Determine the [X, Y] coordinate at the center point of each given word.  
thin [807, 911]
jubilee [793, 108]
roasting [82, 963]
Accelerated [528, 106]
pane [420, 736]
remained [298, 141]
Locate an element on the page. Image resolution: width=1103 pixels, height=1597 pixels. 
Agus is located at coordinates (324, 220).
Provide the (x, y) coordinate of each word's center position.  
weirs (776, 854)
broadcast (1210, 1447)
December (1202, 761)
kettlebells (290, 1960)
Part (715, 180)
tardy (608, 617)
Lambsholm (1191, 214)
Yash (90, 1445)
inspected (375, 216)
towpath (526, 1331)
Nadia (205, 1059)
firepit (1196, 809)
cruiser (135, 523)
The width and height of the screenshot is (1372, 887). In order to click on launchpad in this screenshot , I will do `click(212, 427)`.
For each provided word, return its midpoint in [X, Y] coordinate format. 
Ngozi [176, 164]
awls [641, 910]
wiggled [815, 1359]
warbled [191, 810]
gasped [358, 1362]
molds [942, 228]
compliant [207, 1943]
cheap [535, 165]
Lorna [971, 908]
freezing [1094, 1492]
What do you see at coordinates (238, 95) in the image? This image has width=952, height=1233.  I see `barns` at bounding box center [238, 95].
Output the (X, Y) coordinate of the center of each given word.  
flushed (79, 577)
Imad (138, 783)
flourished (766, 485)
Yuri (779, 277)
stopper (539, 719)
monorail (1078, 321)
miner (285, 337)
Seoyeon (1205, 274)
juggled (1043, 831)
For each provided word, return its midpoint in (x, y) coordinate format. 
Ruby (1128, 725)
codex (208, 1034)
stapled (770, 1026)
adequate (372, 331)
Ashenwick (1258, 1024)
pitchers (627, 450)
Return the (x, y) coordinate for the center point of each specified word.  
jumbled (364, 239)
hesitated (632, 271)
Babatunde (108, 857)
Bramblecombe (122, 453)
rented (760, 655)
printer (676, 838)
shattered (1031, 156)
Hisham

# STATED GOAL
Switch "towpath" to "footbridge" throughout the listing above, and write out all of its lines again with nothing else changed.

# ANSWER TO THE TASK
Determine the [X, Y] coordinate at the center point of each given word.  
thin [807, 911]
jubilee [793, 108]
roasting [82, 963]
Accelerated [528, 106]
pane [420, 736]
remained [298, 141]
Locate an element on the page. Image resolution: width=1103 pixels, height=1597 pixels. 
Agus is located at coordinates (324, 220).
Provide the (x, y) coordinate of each word's center position.  
weirs (776, 854)
broadcast (1210, 1447)
December (1202, 761)
kettlebells (290, 1960)
Part (715, 180)
tardy (608, 617)
Lambsholm (1191, 214)
Yash (90, 1445)
inspected (375, 216)
footbridge (526, 1331)
Nadia (205, 1059)
firepit (1196, 809)
cruiser (135, 523)
The width and height of the screenshot is (1372, 887). In order to click on launchpad in this screenshot , I will do `click(212, 427)`.
For each provided word, return its midpoint in [X, Y] coordinate format. 
Ngozi [176, 164]
awls [641, 910]
wiggled [815, 1359]
warbled [191, 810]
gasped [358, 1362]
molds [942, 228]
compliant [207, 1943]
cheap [535, 165]
Lorna [971, 908]
freezing [1094, 1492]
What do you see at coordinates (238, 95) in the image? This image has width=952, height=1233.  I see `barns` at bounding box center [238, 95].
Output the (X, Y) coordinate of the center of each given word.  
flushed (79, 577)
Imad (138, 783)
flourished (766, 485)
Yuri (779, 277)
stopper (539, 719)
monorail (1078, 321)
miner (285, 337)
Seoyeon (1205, 274)
juggled (1043, 831)
For each provided word, return its midpoint in (x, y) coordinate format. 
Ruby (1128, 725)
codex (208, 1034)
stapled (770, 1026)
adequate (372, 331)
Ashenwick (1258, 1024)
pitchers (627, 450)
Return the (x, y) coordinate for the center point of each specified word.  
jumbled (364, 239)
hesitated (632, 271)
Babatunde (108, 857)
Bramblecombe (122, 453)
rented (760, 655)
printer (676, 838)
shattered (1031, 156)
Hisham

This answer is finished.